Dataset records:
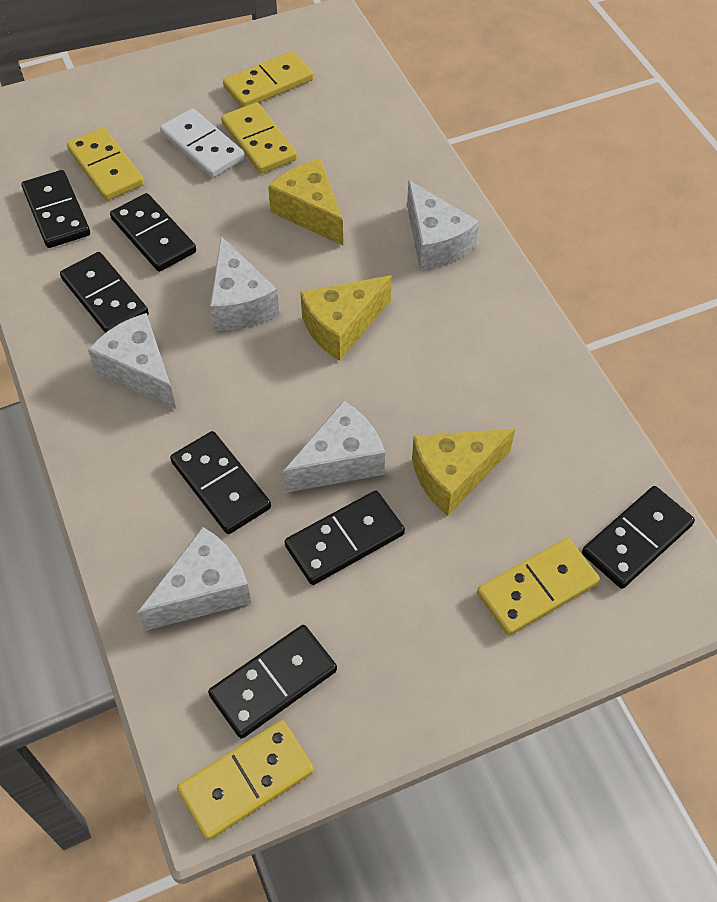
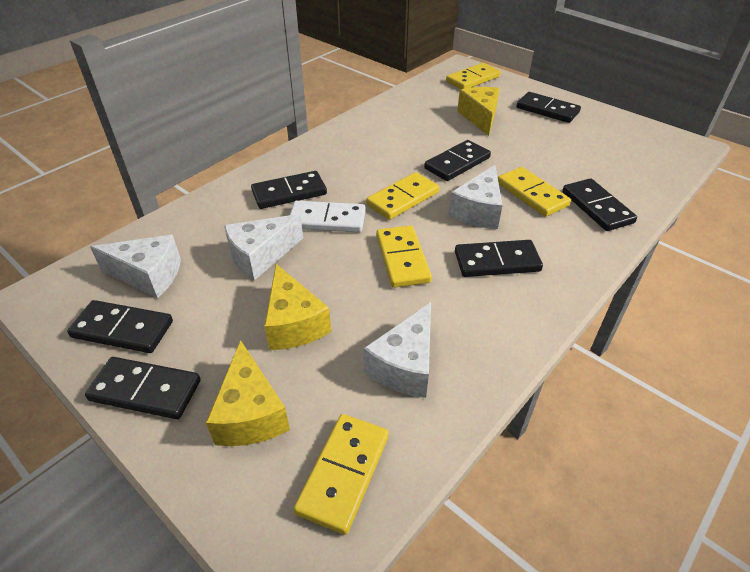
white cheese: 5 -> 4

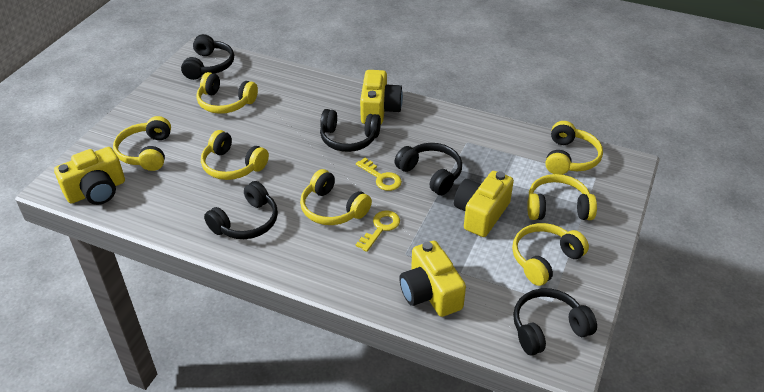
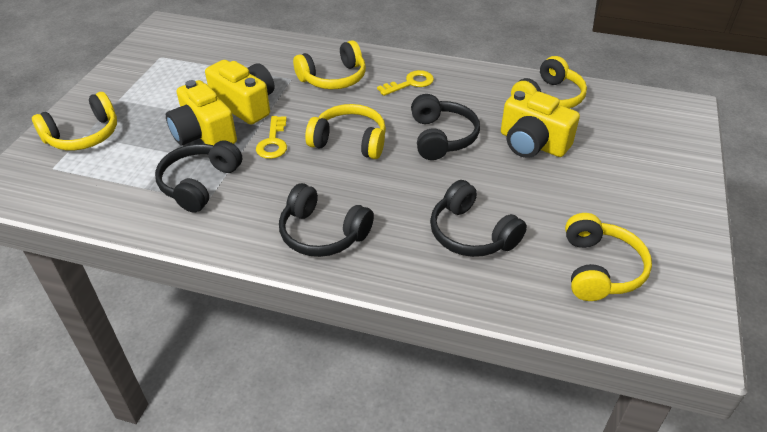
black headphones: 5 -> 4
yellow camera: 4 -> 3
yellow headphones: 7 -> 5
* * *
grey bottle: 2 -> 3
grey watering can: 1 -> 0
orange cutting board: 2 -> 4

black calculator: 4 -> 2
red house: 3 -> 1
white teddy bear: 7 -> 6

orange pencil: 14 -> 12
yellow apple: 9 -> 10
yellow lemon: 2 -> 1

Directions for this task: What is asked for is an exact copy of the lines above from the one containing "black calculator: 4 -> 2" through the one containing "yellow lemon: 2 -> 1", and only those.

Answer area:
black calculator: 4 -> 2
red house: 3 -> 1
white teddy bear: 7 -> 6

orange pencil: 14 -> 12
yellow apple: 9 -> 10
yellow lemon: 2 -> 1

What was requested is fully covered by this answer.